[Start of Attachment]
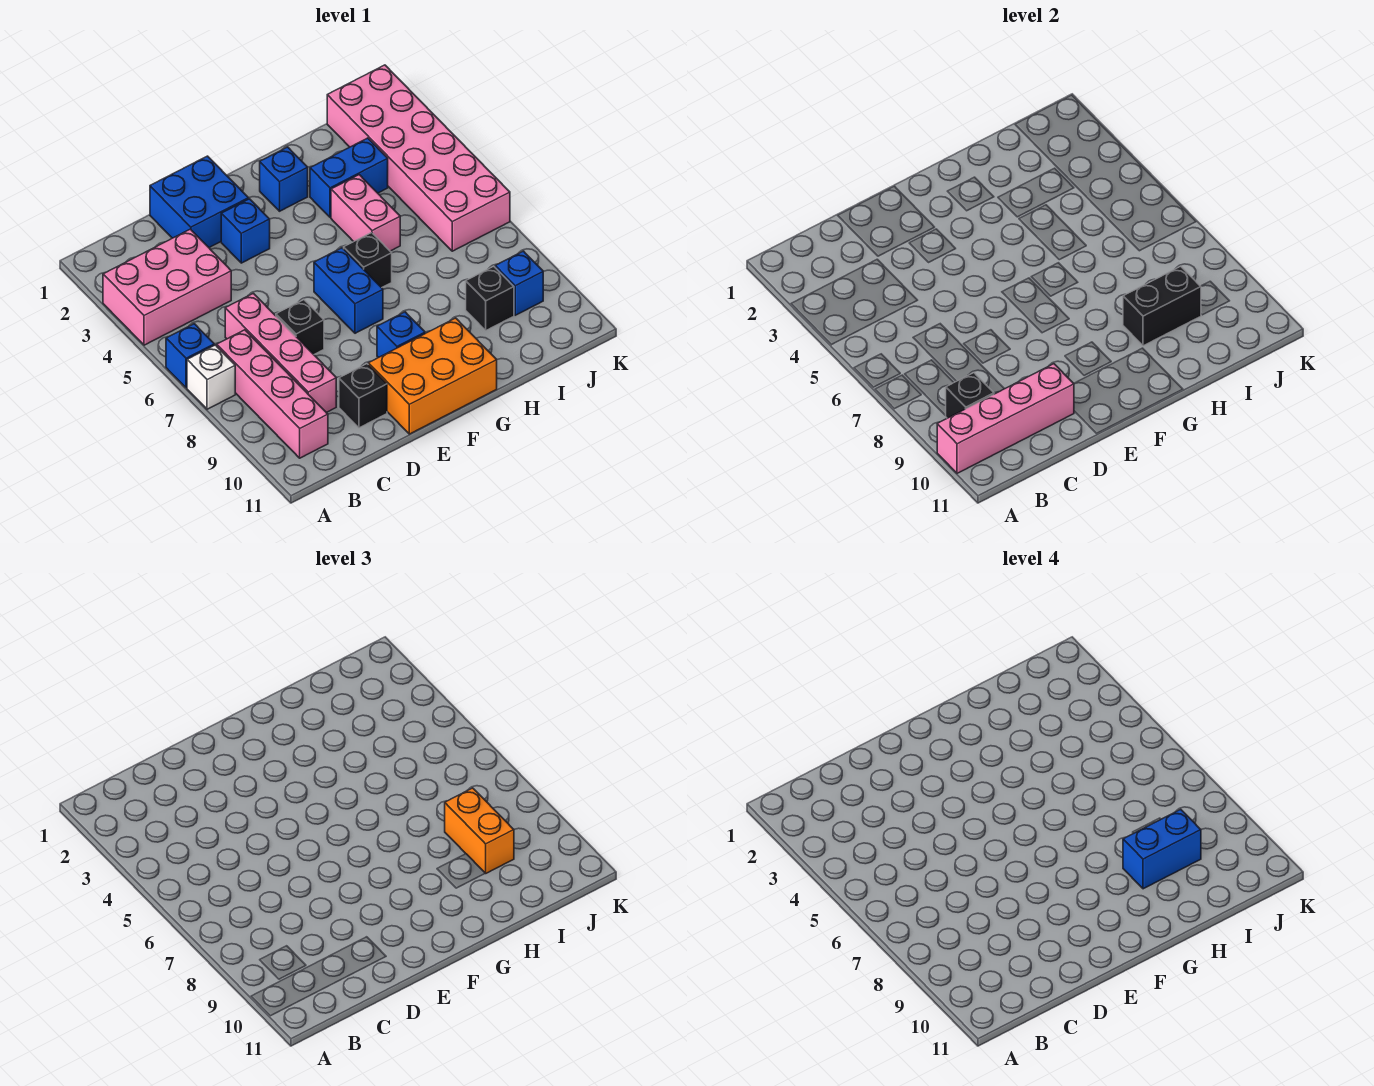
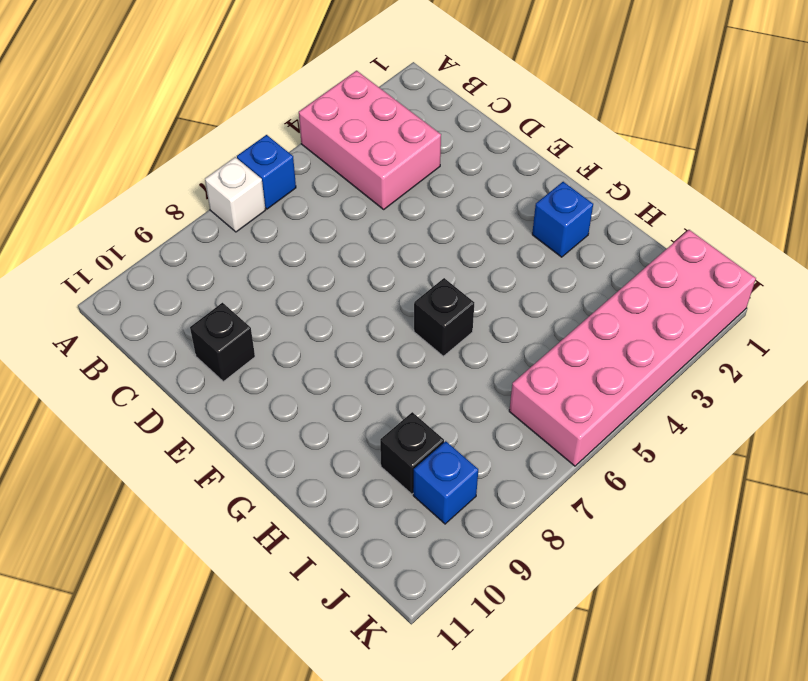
none -> pink brick B7:B10 level 1
none -> pink brick C6:C9 level 1
none -> blue brick D1:E2 level 1

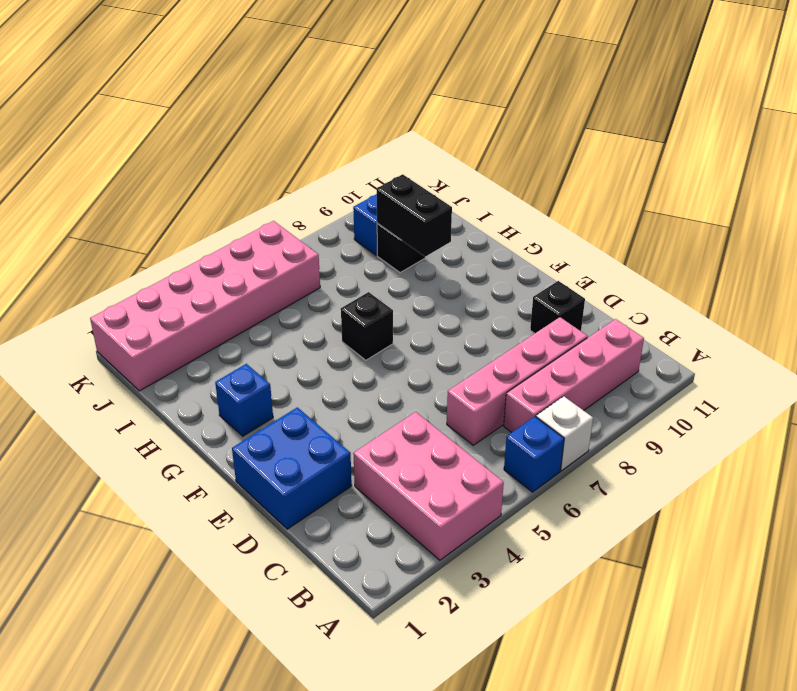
none -> black brick D7 level 1
none -> blue brick E3 level 1
none -> orange brick E10:G11 level 1

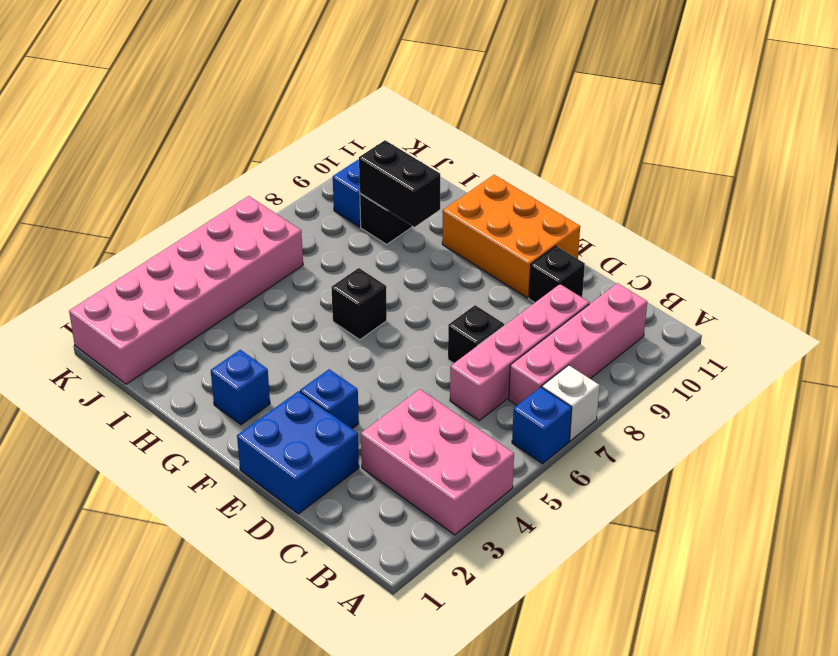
none -> blue brick F6:F7 level 1
none -> blue brick F9 level 1
none -> blue brick H3:I3 level 1

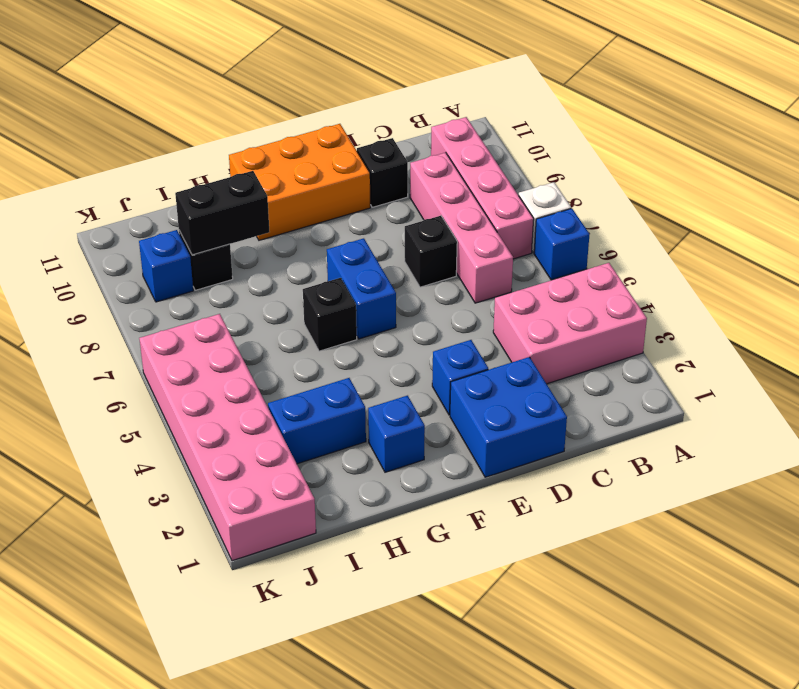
none -> blue brick F9 level 1
none -> pink brick H4:H5 level 1
none -> pink brick A10:D10 level 2

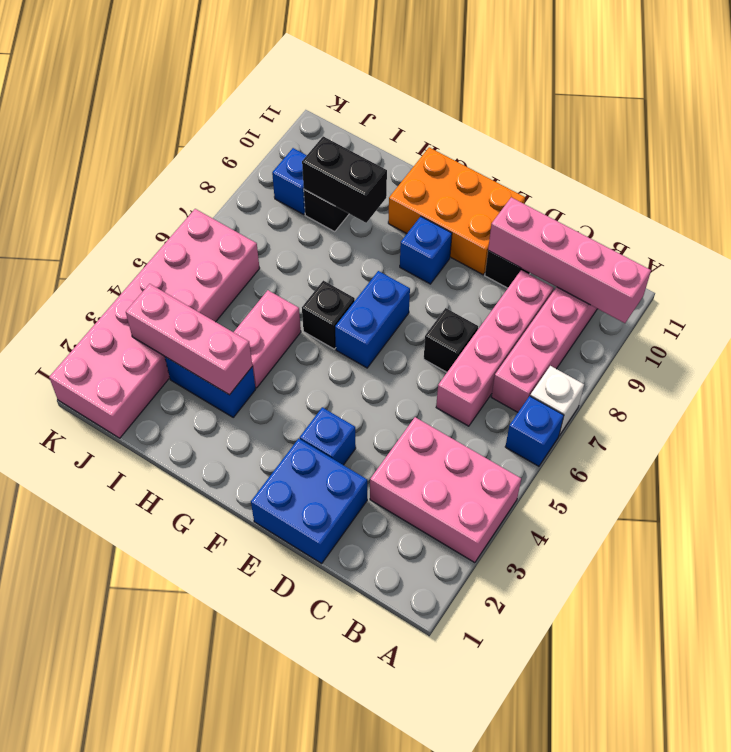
pink brick H3:J3 level 2 -> none
none -> blue brick G2 level 1
none -> black brick B9 level 2
none -> orange brick I8:I9 level 3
[End of Attachment]
• Activity: Lines from the start of the listing above through the line holding "none -> blue brick F6:F7 level 1" are to be duplicated exactly, and nothing more; leave out the pictures.

• Response:
none -> pink brick B7:B10 level 1
none -> pink brick C6:C9 level 1
none -> blue brick D1:E2 level 1

none -> black brick D7 level 1
none -> blue brick E3 level 1
none -> orange brick E10:G11 level 1

none -> blue brick F6:F7 level 1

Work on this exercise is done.